◆ Task directions
For each line of the data that includes the word "AUDIO", copy the line.

---+---

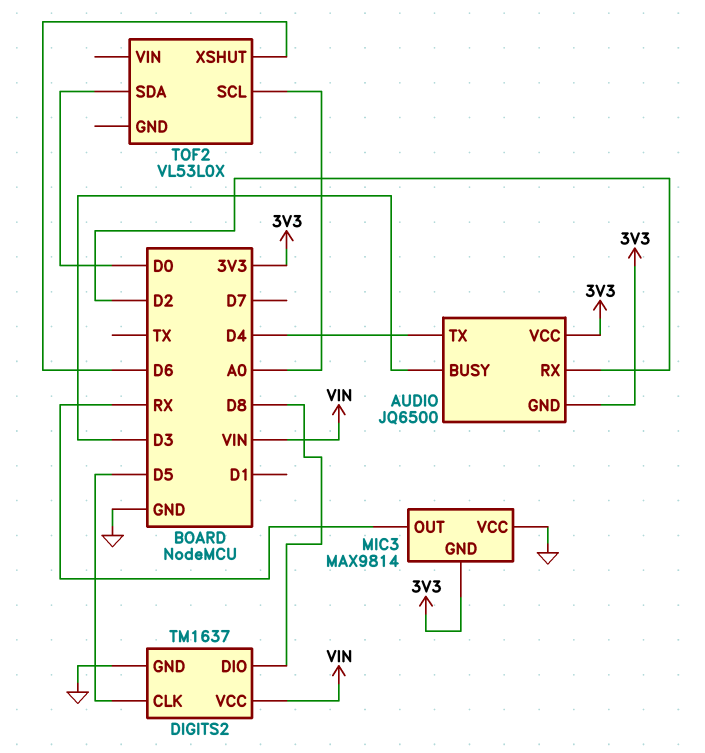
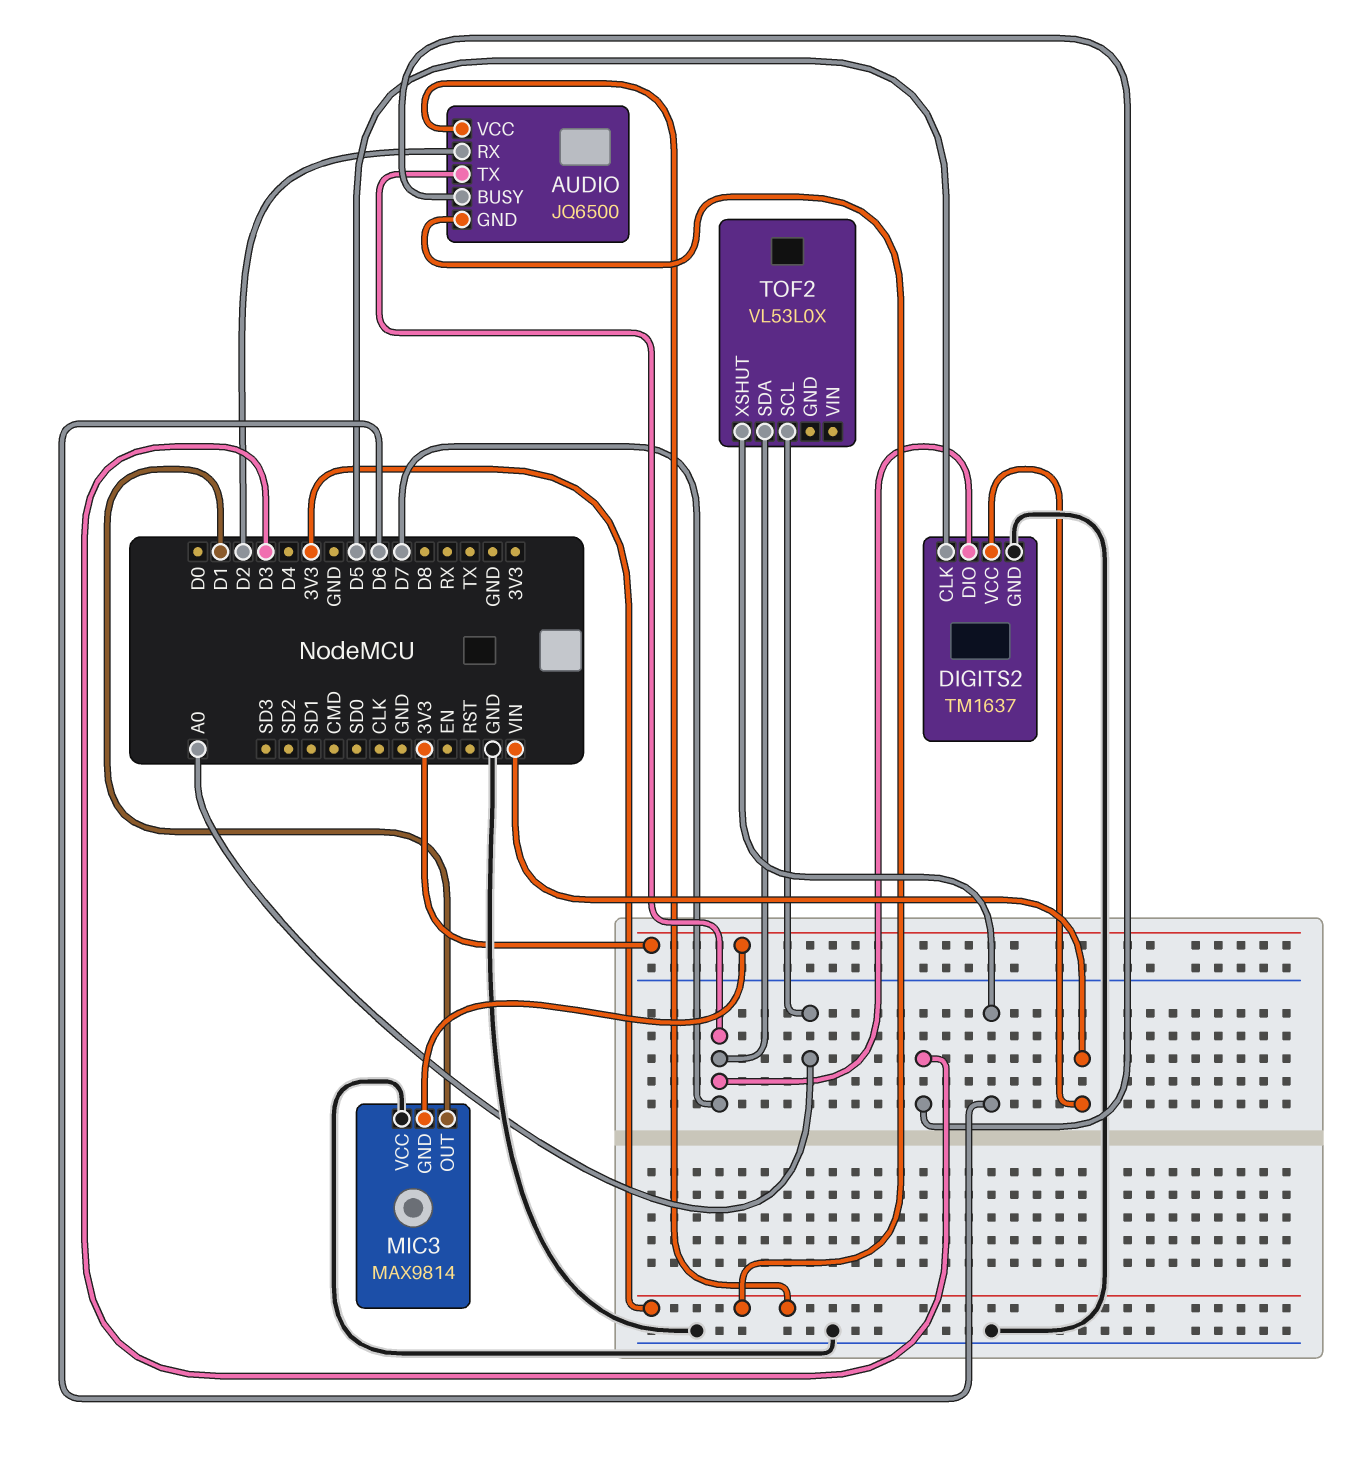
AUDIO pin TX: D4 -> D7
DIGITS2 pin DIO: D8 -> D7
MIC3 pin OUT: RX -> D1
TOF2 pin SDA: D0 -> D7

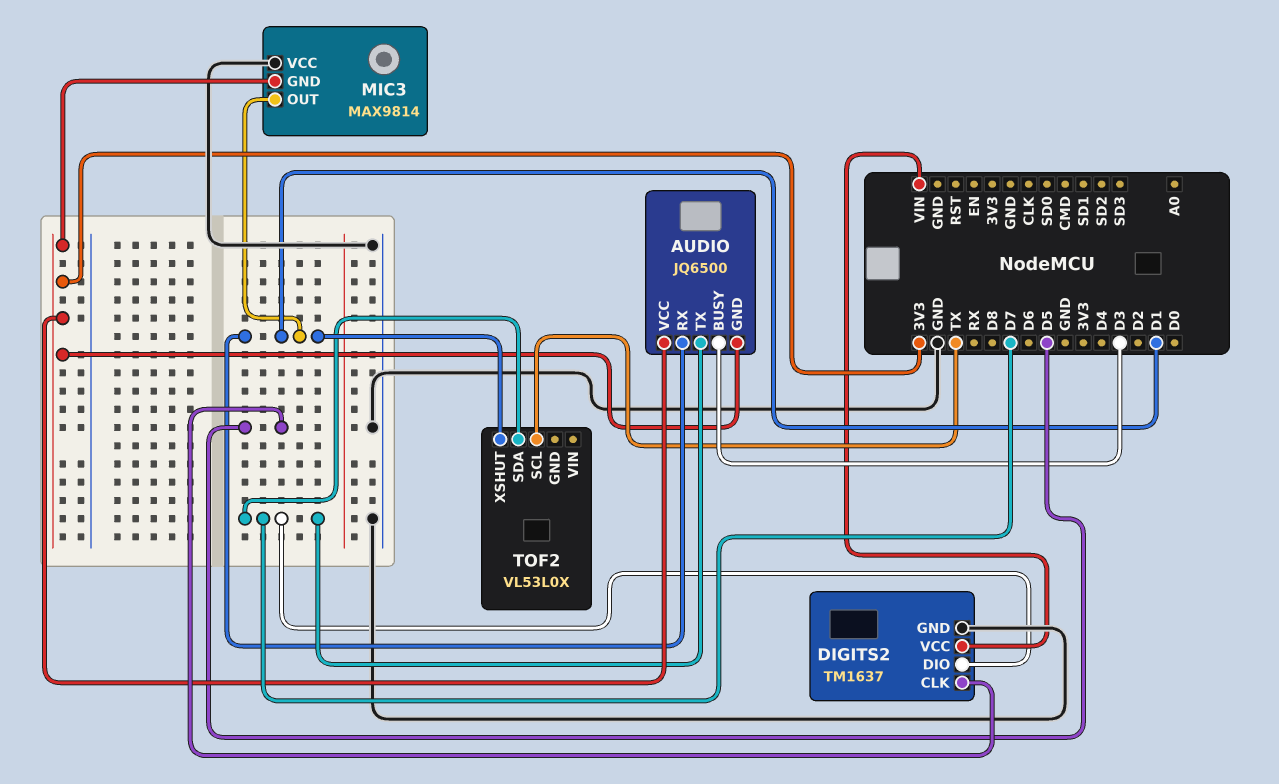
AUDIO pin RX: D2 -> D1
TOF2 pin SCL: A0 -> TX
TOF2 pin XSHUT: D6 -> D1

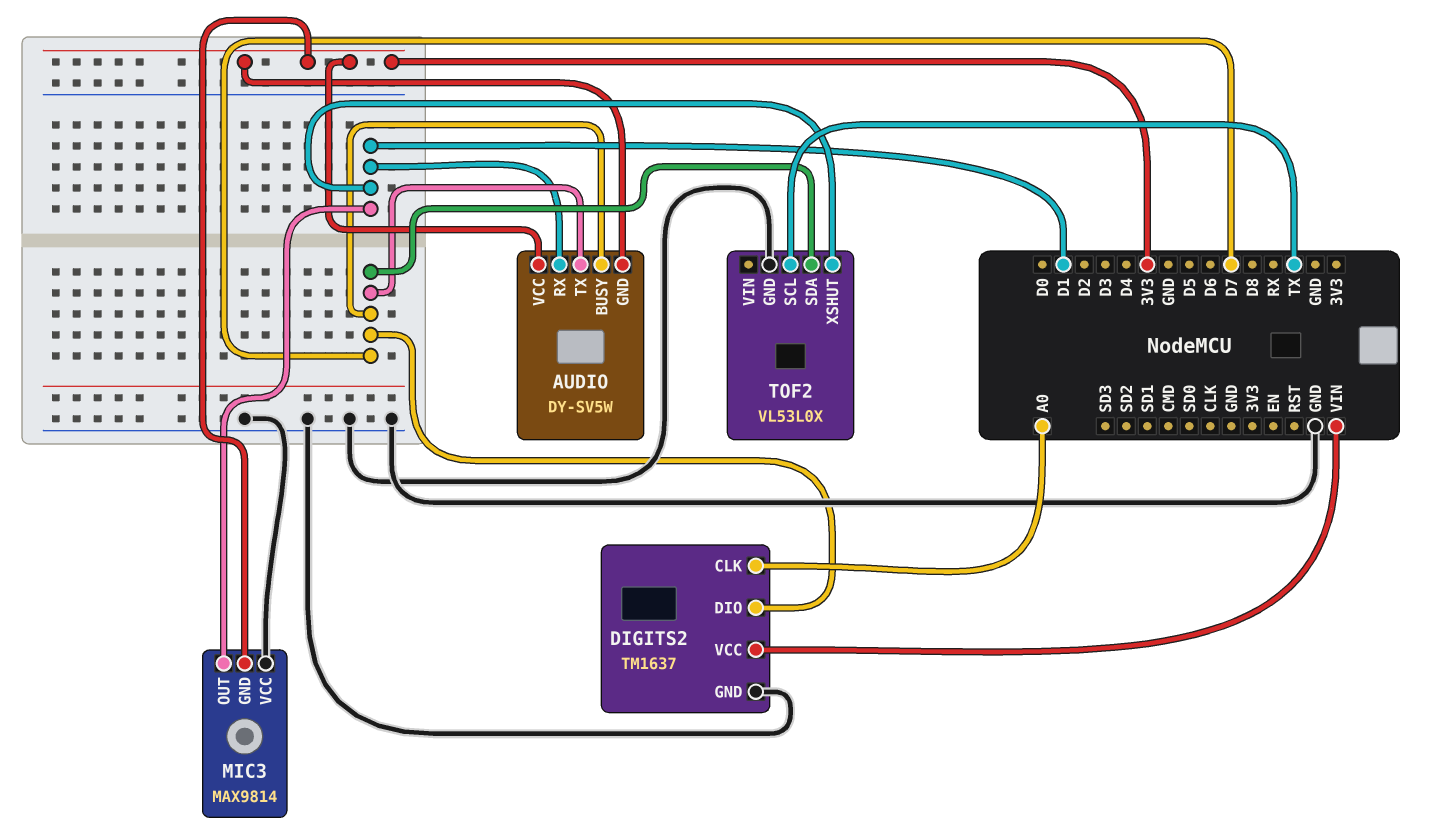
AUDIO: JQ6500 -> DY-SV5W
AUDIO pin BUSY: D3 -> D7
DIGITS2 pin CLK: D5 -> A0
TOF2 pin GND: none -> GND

---+---

◆ Written solution
AUDIO pin TX: D4 -> D7
AUDIO pin RX: D2 -> D1
AUDIO: JQ6500 -> DY-SV5W
AUDIO pin BUSY: D3 -> D7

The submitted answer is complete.